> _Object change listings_
>>>>>

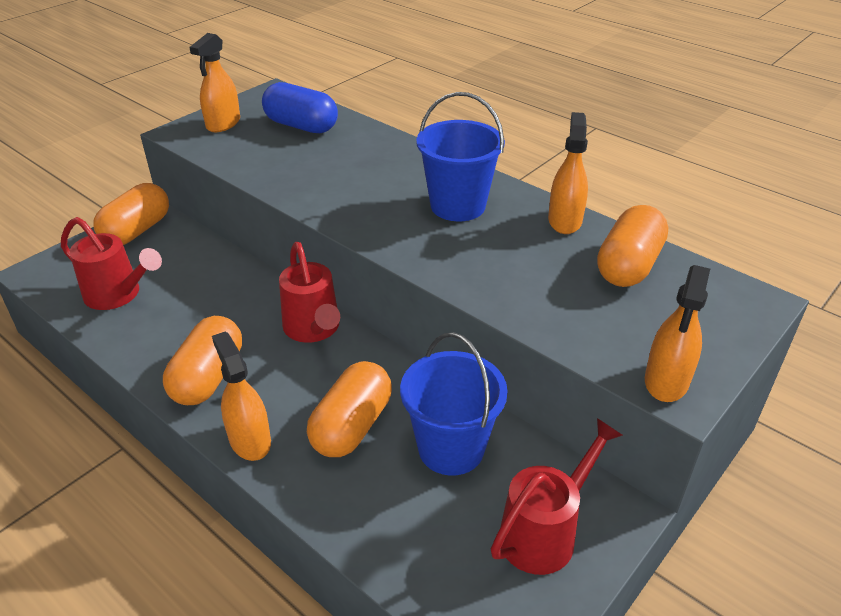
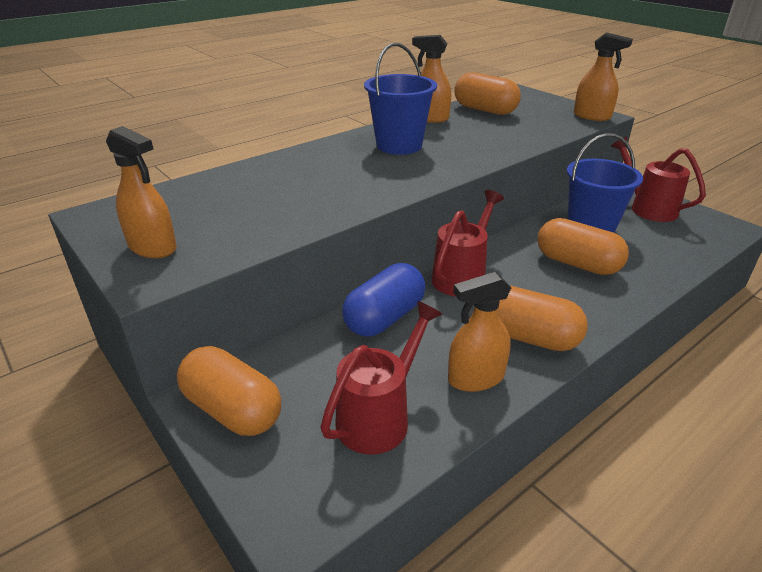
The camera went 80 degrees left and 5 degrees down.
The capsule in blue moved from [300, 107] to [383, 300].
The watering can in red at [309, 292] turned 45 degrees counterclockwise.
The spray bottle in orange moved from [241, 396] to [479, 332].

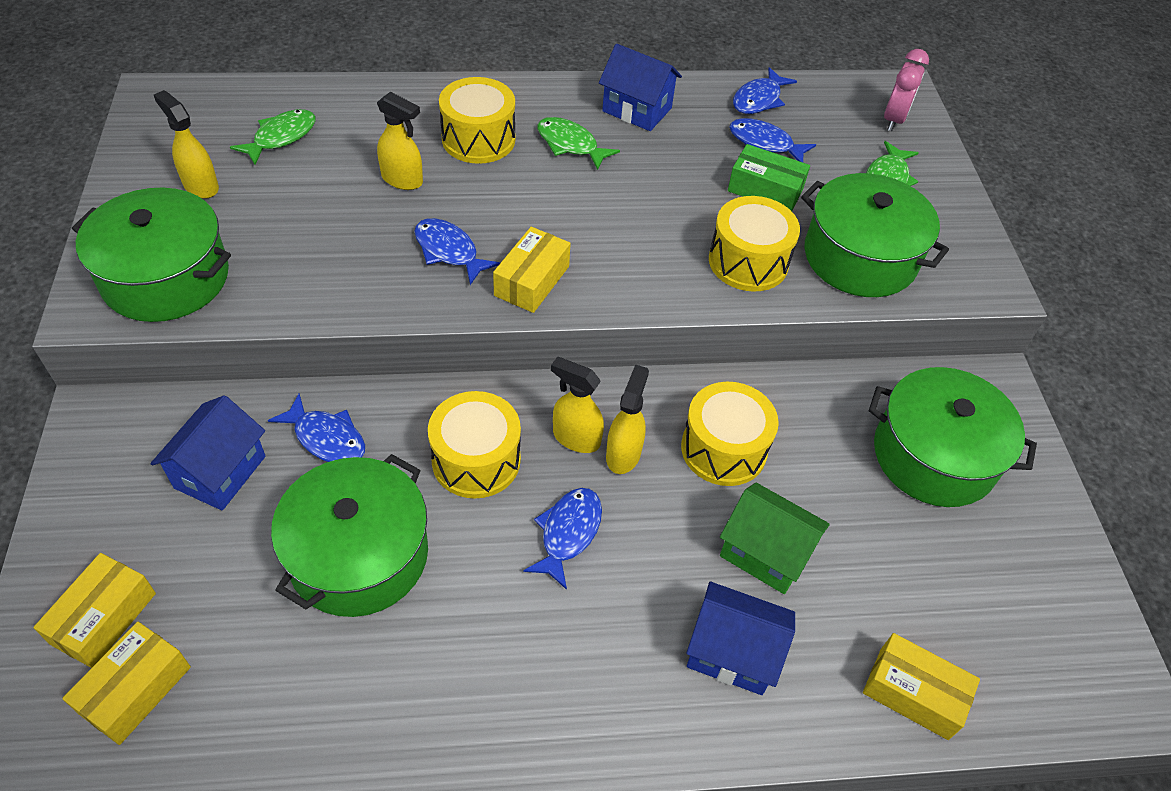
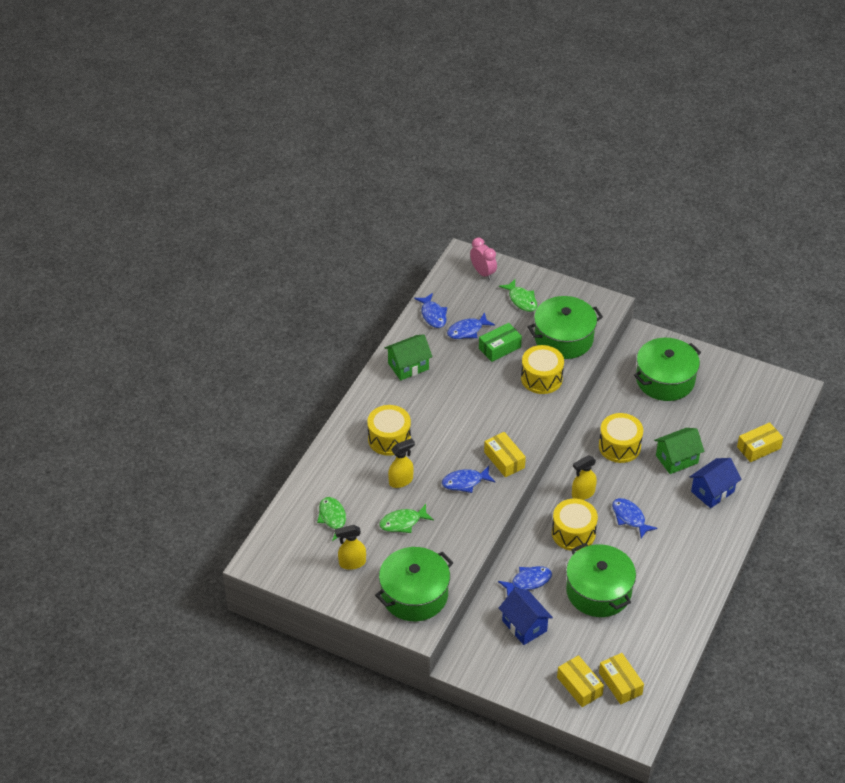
The camera went 55 degrees left and 5 degrees down.
The house in blue at [640, 87] became the house in green at [409, 357].
The fish in green moved from [578, 143] to [406, 518].
The spray bottle in yellow at [627, 419] disappeared.

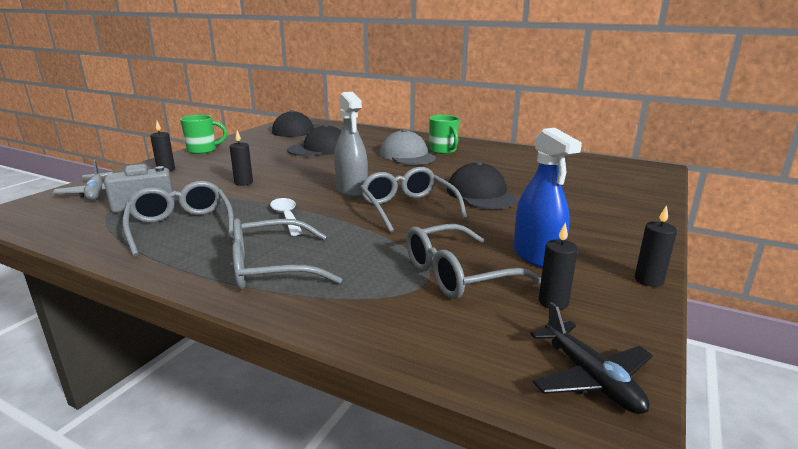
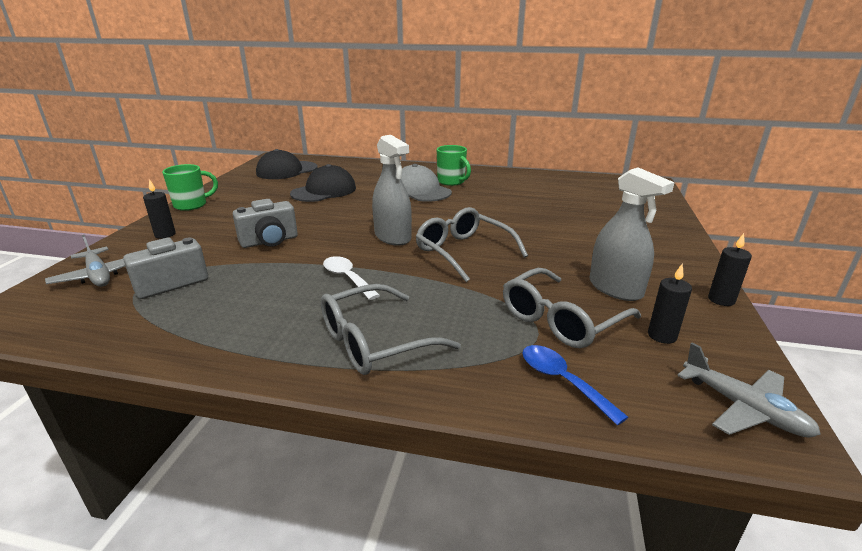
The camera went 15 degrees left and 5 degrees up.
The spray bottle in blue at [548, 198] became the spray bottle in grey at [632, 234].
The candle in black at [241, 158] was replaced by the camera in grey at [265, 223].
The cap in black at [482, 185] disappeared.
The glasses in grey at [178, 218] disappeared.
The plane in black at [591, 358] became the plane in grey at [749, 390].
The spoon in blue at [575, 385] appeared.

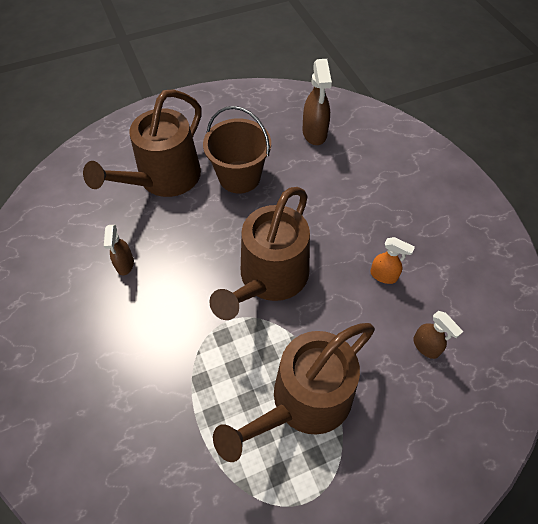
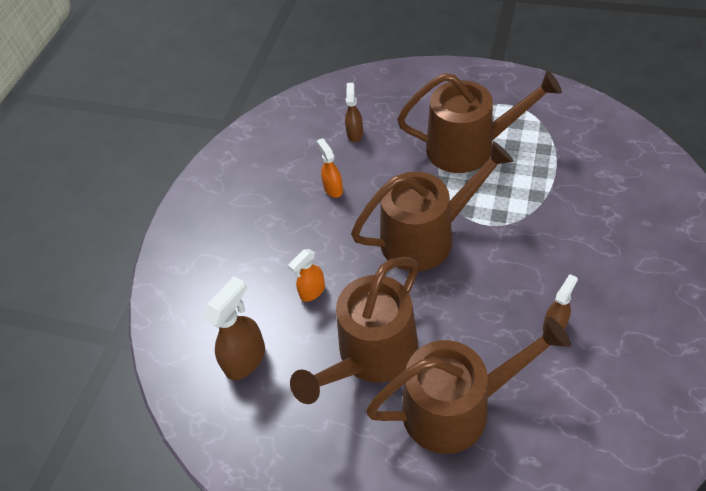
The camera went 135 degrees left and 5 degrees down.
The bucket in brown at [237, 149] was replaced by the watering can in brown at [354, 330].
The spray bottle in orange at [306, 275] appeared.

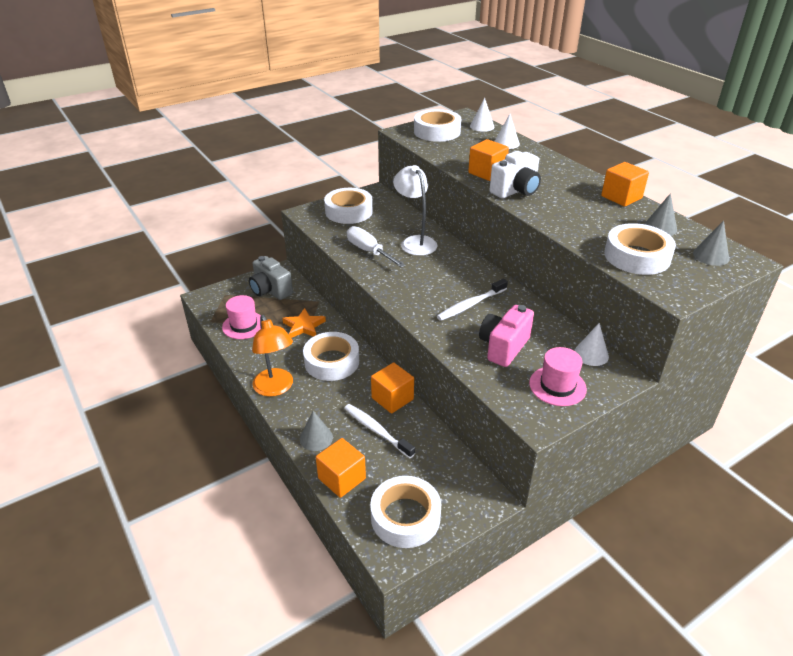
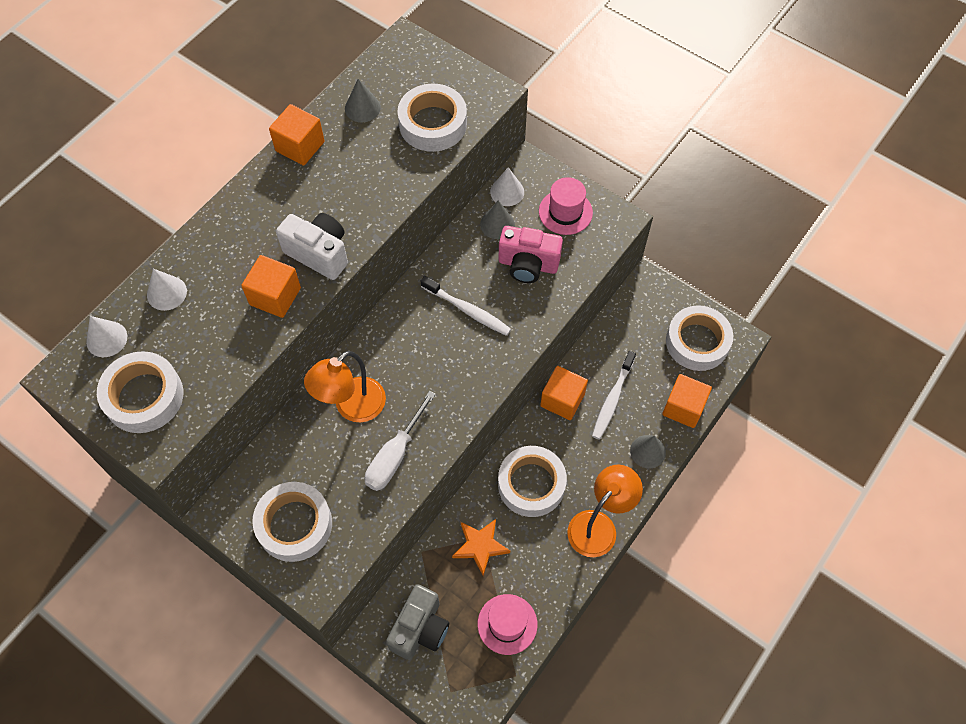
The camera went 110 degrees left and 25 degrees up.
The lamp in white at [415, 210] became the lamp in orange at [345, 386].
The cone in grey moved from [711, 243] to [497, 220].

<<<<<

> _Work required_
Would you please repeat each record exactly? Leave the pictures out.

> _Solution for this exercise_
The camera went 80 degrees left and 5 degrees down.
The capsule in blue moved from [300, 107] to [383, 300].
The watering can in red at [309, 292] turned 45 degrees counterclockwise.
The spray bottle in orange moved from [241, 396] to [479, 332].

The camera went 55 degrees left and 5 degrees down.
The house in blue at [640, 87] became the house in green at [409, 357].
The fish in green moved from [578, 143] to [406, 518].
The spray bottle in yellow at [627, 419] disappeared.

The camera went 15 degrees left and 5 degrees up.
The spray bottle in blue at [548, 198] became the spray bottle in grey at [632, 234].
The candle in black at [241, 158] was replaced by the camera in grey at [265, 223].
The cap in black at [482, 185] disappeared.
The glasses in grey at [178, 218] disappeared.
The plane in black at [591, 358] became the plane in grey at [749, 390].
The spoon in blue at [575, 385] appeared.

The camera went 135 degrees left and 5 degrees down.
The bucket in brown at [237, 149] was replaced by the watering can in brown at [354, 330].
The spray bottle in orange at [306, 275] appeared.

The camera went 110 degrees left and 25 degrees up.
The lamp in white at [415, 210] became the lamp in orange at [345, 386].
The cone in grey moved from [711, 243] to [497, 220].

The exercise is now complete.